[Collected data entries]
=== Begin Enclosure ===
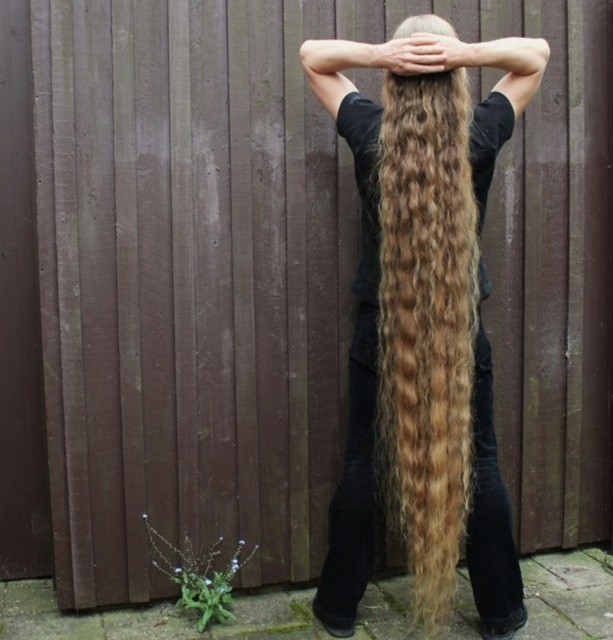
Locate an element on the screen. golden wavy hair at back is located at coordinates (427, 324).

Based on the photo, does golden wavy hair at back have a lesser width compared to blonde curly hair at center?

No, golden wavy hair at back is not thinner than blonde curly hair at center.

Locate an element on the screen. This screenshot has width=613, height=640. golden wavy hair at back is located at coordinates (427, 324).

The width and height of the screenshot is (613, 640). I want to click on golden wavy hair at back, so click(427, 324).

Is golden wavy hair at center taller than golden wavy hair at back?

Indeed, golden wavy hair at center has a greater height compared to golden wavy hair at back.

Does point (381, 273) lie behind point (411, 83)?

That is True.

Image resolution: width=613 pixels, height=640 pixels. Find the location of `golden wavy hair at center`. golden wavy hair at center is located at coordinates (422, 321).

What are the coordinates of `golden wavy hair at center` in the screenshot? It's located at (422, 321).

Is point (446, 500) positioned in front of point (427, 24)?

Yes, point (446, 500) is closer to viewer.

Can you confirm if golden wavy hair at center is wider than blonde curly hair at center?

Correct, the width of golden wavy hair at center exceeds that of blonde curly hair at center.

Which is in front, point (447, 288) or point (427, 29)?

Point (447, 288) is more forward.

You are a GUI agent. You are given a task and a screenshot of the screen. Output one action in this format:
    pyautogui.click(x=<x>, y=<y>)
    Task: Click on the golden wavy hair at center
    The height and width of the screenshot is (640, 613).
    Given the screenshot: What is the action you would take?
    pyautogui.click(x=422, y=321)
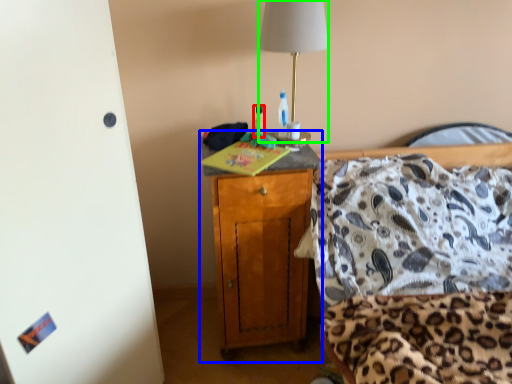
Question: Which object is positioned farthest from bottle (highlighted by a red box)? Select from cabinetry (highlighted by a blue box) and lamp (highlighted by a green box).

Choices:
 (A) cabinetry
 (B) lamp

Answer: (A)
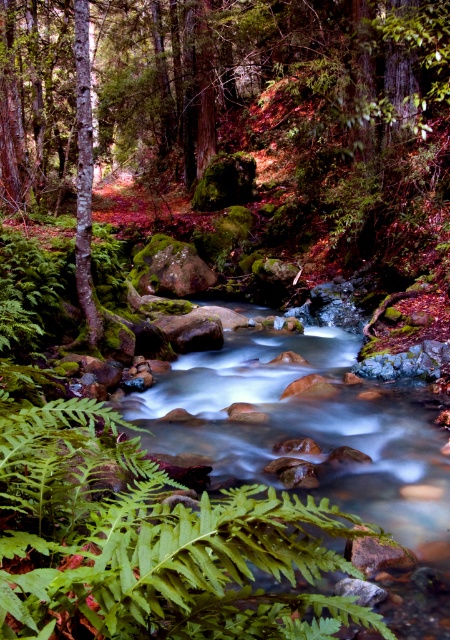
Question: Which point is closer to the camera taking this photo?

Choices:
 (A) (104, 109)
 (B) (82, 74)

Answer: (B)

Question: Estimate the real-world distances between objects in this image. Which object is closer to the smooth bark tree at left?

Choices:
 (A) green mossy rock at center
 (B) green leafy fern at lower left

Answer: (B)

Question: Is green mossy rock at center bigger than green leafy fern at lower left?

Choices:
 (A) yes
 (B) no

Answer: (A)

Question: Is the position of green mossy rock at center more distant than that of green leafy fern at lower left?

Choices:
 (A) no
 (B) yes

Answer: (B)

Question: Does green mossy rock at center lie in front of smooth bark tree at left?

Choices:
 (A) no
 (B) yes

Answer: (A)

Question: Considering the real-world distances, which object is farthest from the smooth bark tree at left?

Choices:
 (A) green leafy fern at lower left
 (B) green mossy rock at center

Answer: (B)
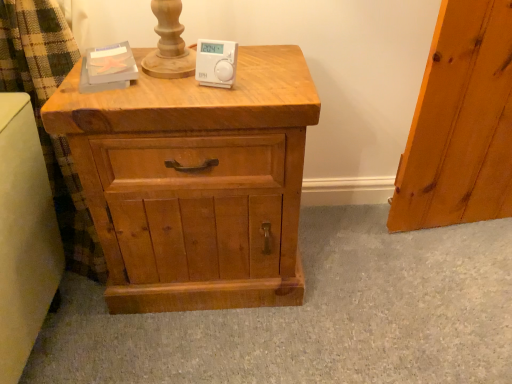
At what (x,y) coordinates should I click in order to perform the action: click on free space to the left of white plastic thermostat at center. Please return your answer as a coordinate pair (x, y). This screenshot has width=512, height=384. Looking at the image, I should click on (151, 79).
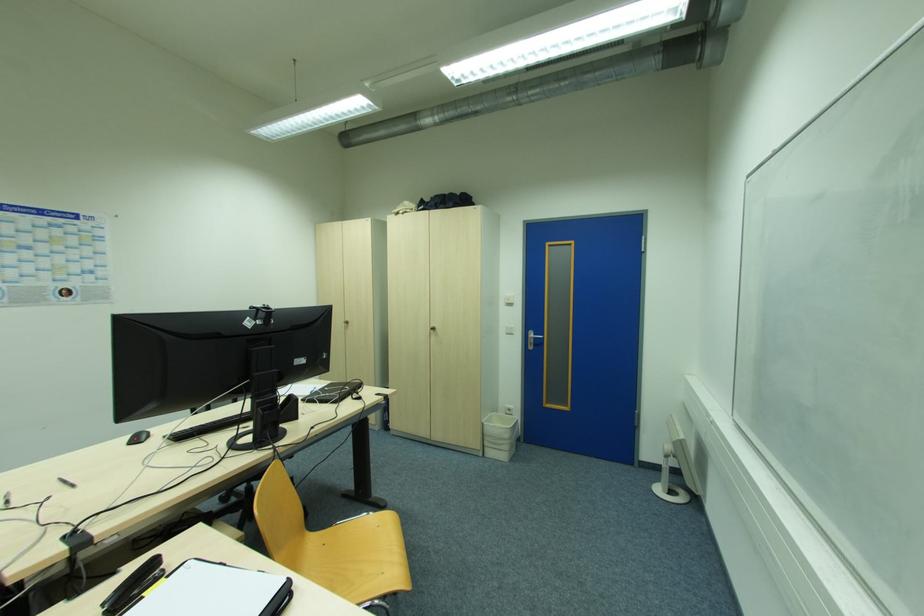
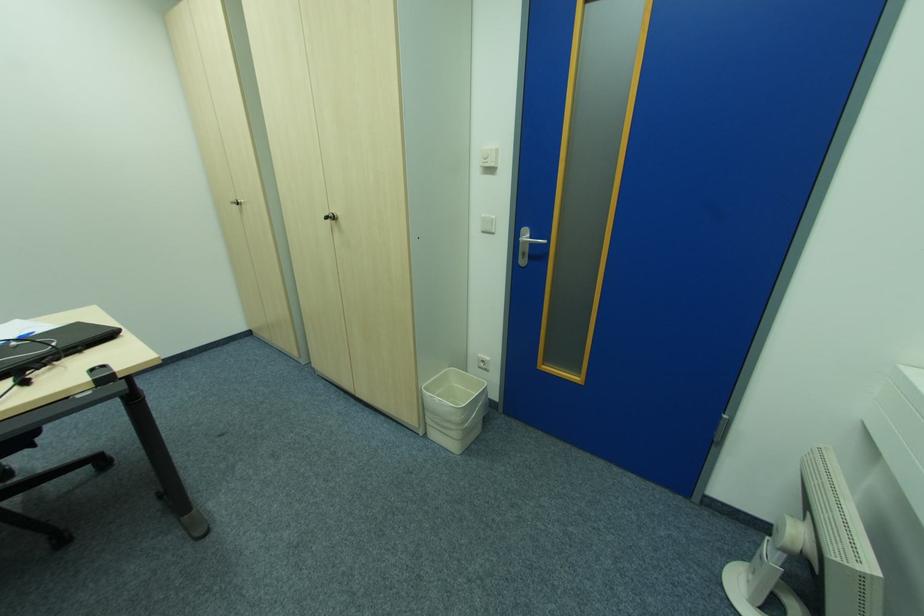
Where in the second image is the point corresponding to the point at 484,424 from the first image?

(424, 391)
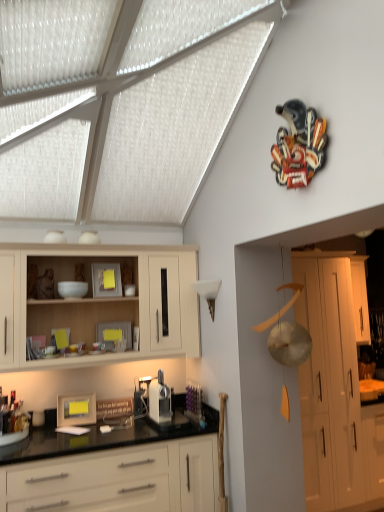
Question: In terms of height, does white glossy cabinets at lower center, marked as the third cabinetry in a right-to-left arrangement, look taller or shorter compared to white glossy cabinet at right, positioned as the 4th cabinetry in left-to-right order?

Choices:
 (A) short
 (B) tall

Answer: (B)

Question: From a real-world perspective, relative to white glossy cabinet at right, positioned as the 4th cabinetry in left-to-right order, is white glossy cabinets at lower center, marked as the third cabinetry in a right-to-left arrangement, vertically above or below?

Choices:
 (A) below
 (B) above

Answer: (A)

Question: Estimate the real-world distances between objects in this image. Which object is farther from the white matte cabinet at right, which is the second cabinetry from right to left?

Choices:
 (A) white glossy cabinet at right, which is the 1th cabinetry in right-to-left order
 (B) white glossy cabinets at lower center, marked as the third cabinetry in a right-to-left arrangement
 (C) light wood cabinet at upper left, acting as the 4th cabinetry starting from the right
 (D) matte wooden picture frame at lower left

Answer: (D)

Question: Estimate the real-world distances between objects in this image. Which object is farther from the white glossy cabinets at lower center, marked as the third cabinetry in a right-to-left arrangement?

Choices:
 (A) white glossy cabinet at right, positioned as the 4th cabinetry in left-to-right order
 (B) matte wooden picture frame at lower left
 (C) light wood cabinet at upper left, which appears as the 1th cabinetry when viewed from the left
 (D) white matte cabinet at right, the third cabinetry viewed from the left

Answer: (A)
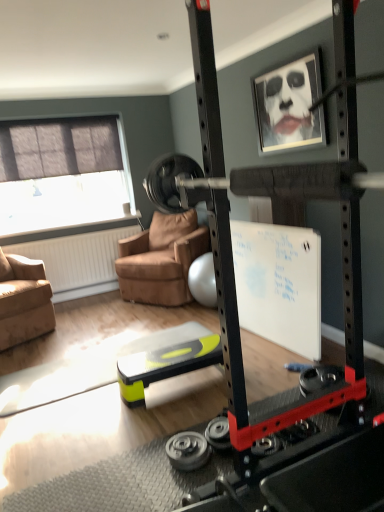
Question: Is point (188, 267) closer or farther from the camera than point (193, 465)?

Choices:
 (A) closer
 (B) farther

Answer: (B)

Question: Is brown leather chair at center, the 1th chair viewed from the right, bigger or smaller than black rubber weight at lower center, which is the 1th wheel in bottom-to-top order?

Choices:
 (A) small
 (B) big

Answer: (B)

Question: Estimate the real-world distances between objects in this image. Which object is closer to the brown leather chair at center, the 1th chair viewed from the right?

Choices:
 (A) metallic gray wheel at lower center, arranged as the second wheel when ordered from the bottom
 (B) matte black picture frame at upper center
 (C) black rubber weight at lower center, the 2th wheel from the top
 (D) suede brown armchair at left, the second chair when ordered from right to left
 (E) matte gray window at upper left

Answer: (E)

Question: Which of these objects is positioned closest to the matte black picture frame at upper center?

Choices:
 (A) black rubber weight at lower center, the 2th wheel from the top
 (B) metallic gray wheel at lower center, marked as the first wheel in a top-to-bottom arrangement
 (C) matte gray window at upper left
 (D) brown leather chair at center, marked as the second chair in a left-to-right arrangement
 (E) suede brown armchair at left, positioned as the 1th chair in left-to-right order

Answer: (D)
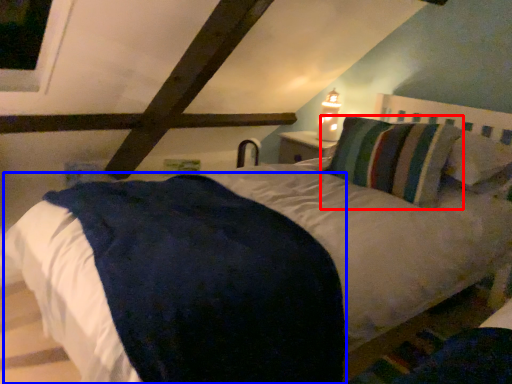
Question: Which object is closer to the camera taking this photo, pillow (highlighted by a red box) or mattress (highlighted by a blue box)?

Choices:
 (A) pillow
 (B) mattress

Answer: (B)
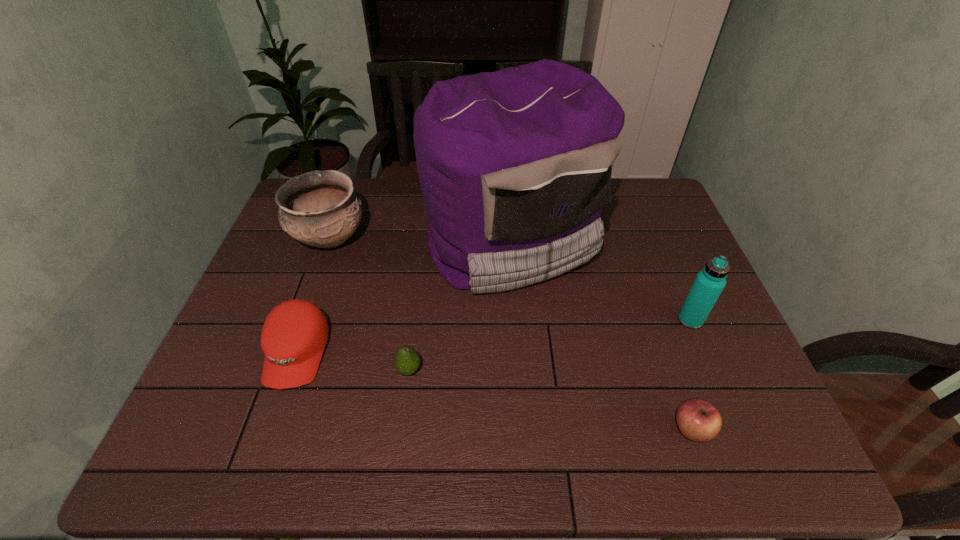
Find the location of a particular element. This screenshot has height=540, width=960. apple that is positioned at the right edge is located at coordinates (698, 420).

Identify the location of object situated at the far left corner. Image resolution: width=960 pixels, height=540 pixels. (319, 208).

Where is `object at the near right corner`? This screenshot has width=960, height=540. object at the near right corner is located at coordinates (698, 420).

Where is `vacant area at the far edge of the desktop`? vacant area at the far edge of the desktop is located at coordinates (375, 208).

Find the location of `vacant space at the near edge`. vacant space at the near edge is located at coordinates (328, 430).

This screenshot has height=540, width=960. In order to click on vacant point at the left edge in this screenshot , I will do `click(308, 278)`.

Locate an element on the screen. Image resolution: width=960 pixels, height=540 pixels. vacant space at the right edge is located at coordinates (678, 272).

The height and width of the screenshot is (540, 960). I want to click on free area in between the rightmost object and the tallest object, so click(x=601, y=281).

The image size is (960, 540). What are the coordinates of `free spot between the cap and the avocado` in the screenshot? It's located at (353, 361).

Find the location of `free space between the cap and the water bottle`. free space between the cap and the water bottle is located at coordinates (493, 336).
=== End Enclosure ===
- _What needs to be done_: Please output every line above as a Markdown table with the columns Row and Line text, numbering each row and skipping blank lines. Leave the pictures out of the table.

- _Answer space_:
| Row | Line text |
|---|---|
| 1 | Locate an element on the screen. golden wavy hair at back is located at coordinates (427, 324). |
| 2 | Based on the photo, does golden wavy hair at back have a lesser width compared to blonde curly hair at center? |
| 3 | No, golden wavy hair at back is not thinner than blonde curly hair at center. |
| 4 | Locate an element on the screen. This screenshot has width=613, height=640. golden wavy hair at back is located at coordinates (427, 324). |
| 5 | The width and height of the screenshot is (613, 640). I want to click on golden wavy hair at back, so click(427, 324). |
| 6 | Is golden wavy hair at center taller than golden wavy hair at back? |
| 7 | Indeed, golden wavy hair at center has a greater height compared to golden wavy hair at back. |
| 8 | Does point (381, 273) lie behind point (411, 83)? |
| 9 | That is True. |
| 10 | Image resolution: width=613 pixels, height=640 pixels. Find the location of `golden wavy hair at center`. golden wavy hair at center is located at coordinates (422, 321). |
| 11 | What are the coordinates of `golden wavy hair at center` in the screenshot? It's located at (422, 321). |
| 12 | Is point (446, 500) positioned in front of point (427, 24)? |
| 13 | Yes, point (446, 500) is closer to viewer. |
| 14 | Can you confirm if golden wavy hair at center is wider than blonde curly hair at center? |
| 15 | Correct, the width of golden wavy hair at center exceeds that of blonde curly hair at center. |
| 16 | Which is in front, point (447, 288) or point (427, 29)? |
| 17 | Point (447, 288) is more forward. |
| 18 | You are a GUI agent. You are given a task and a screenshot of the screen. Output one action in this format: |
| 19 |     pyautogui.click(x=<x>, y=<y>) |
| 20 |     Task: Click on the golden wavy hair at center |
| 21 |     The height and width of the screenshot is (640, 613). |
| 22 |     Given the screenshot: What is the action you would take? |
| 23 |     pyautogui.click(x=422, y=321) |
| 24 | Question: Which object is positioned farthest from bottle (highlighted by a red box)? Select from cabinetry (highlighted by a blue box) and lamp (highlighted by a green box). |
| 25 | Choices: |
| 26 |  (A) cabinetry |
| 27 |  (B) lamp |
| 28 | Answer: (A) |
| 29 | Question: Which point is closer to the camera taking this photo? |
| 30 | Choices: |
| 31 |  (A) (104, 109) |
| 32 |  (B) (82, 74) |
| 33 | Answer: (B) |
| 34 | Question: Estimate the real-world distances between objects in this image. Which object is closer to the smooth bark tree at left? |
| 35 | Choices: |
| 36 |  (A) green mossy rock at center |
| 37 |  (B) green leafy fern at lower left |
| 38 | Answer: (B) |
| 39 | Question: Is green mossy rock at center bigger than green leafy fern at lower left? |
| 40 | Choices: |
| 41 |  (A) yes |
| 42 |  (B) no |
| 43 | Answer: (A) |
| 44 | Question: Is the position of green mossy rock at center more distant than that of green leafy fern at lower left? |
| 45 | Choices: |
| 46 |  (A) no |
| 47 |  (B) yes |
| 48 | Answer: (B) |
| 49 | Question: Does green mossy rock at center lie in front of smooth bark tree at left? |
| 50 | Choices: |
| 51 |  (A) no |
| 52 |  (B) yes |
| 53 | Answer: (A) |
| 54 | Question: Considering the real-world distances, which object is farthest from the smooth bark tree at left? |
| 55 | Choices: |
| 56 |  (A) green leafy fern at lower left |
| 57 |  (B) green mossy rock at center |
| 58 | Answer: (B) |
| 59 | At what (x,y) coordinates should I click in order to perform the action: click on free space to the left of white plastic thermostat at center. Please return your answer as a coordinate pair (x, y). This screenshot has width=512, height=384. Looking at the image, I should click on (151, 79). |
| 60 | Where in the second image is the point corresponding to the point at 484,424 from the first image? |
| 61 | (424, 391) |
| 62 | Question: In terms of height, does white glossy cabinets at lower center, marked as the third cabinetry in a right-to-left arrangement, look taller or shorter compared to white glossy cabinet at right, positioned as the 4th cabinetry in left-to-right order? |
| 63 | Choices: |
| 64 |  (A) short |
| 65 |  (B) tall |
| 66 | Answer: (B) |
| 67 | Question: From a real-world perspective, relative to white glossy cabinet at right, positioned as the 4th cabinetry in left-to-right order, is white glossy cabinets at lower center, marked as the third cabinetry in a right-to-left arrangement, vertically above or below? |
| 68 | Choices: |
| 69 |  (A) below |
| 70 |  (B) above |
| 71 | Answer: (A) |
| 72 | Question: Estimate the real-world distances between objects in this image. Which object is farther from the white matte cabinet at right, which is the second cabinetry from right to left? |
| 73 | Choices: |
| 74 |  (A) white glossy cabinet at right, which is the 1th cabinetry in right-to-left order |
| 75 |  (B) white glossy cabinets at lower center, marked as the third cabinetry in a right-to-left arrangement |
| 76 |  (C) light wood cabinet at upper left, acting as the 4th cabinetry starting from the right |
| 77 |  (D) matte wooden picture frame at lower left |
| 78 | Answer: (D) |
| 79 | Question: Estimate the real-world distances between objects in this image. Which object is farther from the white glossy cabinets at lower center, marked as the third cabinetry in a right-to-left arrangement? |
| 80 | Choices: |
| 81 |  (A) white glossy cabinet at right, positioned as the 4th cabinetry in left-to-right order |
| 82 |  (B) matte wooden picture frame at lower left |
| 83 |  (C) light wood cabinet at upper left, which appears as the 1th cabinetry when viewed from the left |
| 84 |  (D) white matte cabinet at right, the third cabinetry viewed from the left |
| 85 | Answer: (A) |
| 86 | Question: Is point (188, 267) closer or farther from the camera than point (193, 465)? |
| 87 | Choices: |
| 88 |  (A) closer |
| 89 |  (B) farther |
| 90 | Answer: (B) |
| 91 | Question: Is brown leather chair at center, the 1th chair viewed from the right, bigger or smaller than black rubber weight at lower center, which is the 1th wheel in bottom-to-top order? |
| 92 | Choices: |
| 93 |  (A) small |
| 94 |  (B) big |
| 95 | Answer: (B) |
| 96 | Question: Estimate the real-world distances between objects in this image. Which object is closer to the brown leather chair at center, the 1th chair viewed from the right? |
| 97 | Choices: |
| 98 |  (A) metallic gray wheel at lower center, arranged as the second wheel when ordered from the bottom |
| 99 |  (B) matte black picture frame at upper center |
| 100 |  (C) black rubber weight at lower center, the 2th wheel from the top |
| 101 |  (D) suede brown armchair at left, the second chair when ordered from right to left |
| 102 |  (E) matte gray window at upper left |
| 103 | Answer: (E) |
| 104 | Question: Which of these objects is positioned closest to the matte black picture frame at upper center? |
| 105 | Choices: |
| 106 |  (A) black rubber weight at lower center, the 2th wheel from the top |
| 107 |  (B) metallic gray wheel at lower center, marked as the first wheel in a top-to-bottom arrangement |
| 108 |  (C) matte gray window at upper left |
| 109 |  (D) brown leather chair at center, marked as the second chair in a left-to-right arrangement |
| 110 |  (E) suede brown armchair at left, positioned as the 1th chair in left-to-right order |
| 111 | Answer: (D) |
| 112 | Question: Which object is closer to the camera taking this photo, pillow (highlighted by a red box) or mattress (highlighted by a blue box)? |
| 113 | Choices: |
| 114 |  (A) pillow |
| 115 |  (B) mattress |
| 116 | Answer: (B) |
| 117 | Find the location of a particular element. This screenshot has height=540, width=960. apple that is positioned at the right edge is located at coordinates (698, 420). |
| 118 | Identify the location of object situated at the far left corner. Image resolution: width=960 pixels, height=540 pixels. (319, 208). |
| 119 | Where is `object at the near right corner`? This screenshot has width=960, height=540. object at the near right corner is located at coordinates (698, 420). |
| 120 | Where is `vacant area at the far edge of the desktop`? vacant area at the far edge of the desktop is located at coordinates (375, 208). |
| 121 | Find the location of `vacant space at the near edge`. vacant space at the near edge is located at coordinates (328, 430). |
| 122 | This screenshot has height=540, width=960. In order to click on vacant point at the left edge in this screenshot , I will do `click(308, 278)`. |
| 123 | Locate an element on the screen. Image resolution: width=960 pixels, height=540 pixels. vacant space at the right edge is located at coordinates (678, 272). |
| 124 | The height and width of the screenshot is (540, 960). I want to click on free area in between the rightmost object and the tallest object, so click(x=601, y=281). |
| 125 | The image size is (960, 540). What are the coordinates of `free spot between the cap and the avocado` in the screenshot? It's located at (353, 361). |
| 126 | Find the location of `free space between the cap and the water bottle`. free space between the cap and the water bottle is located at coordinates (493, 336). |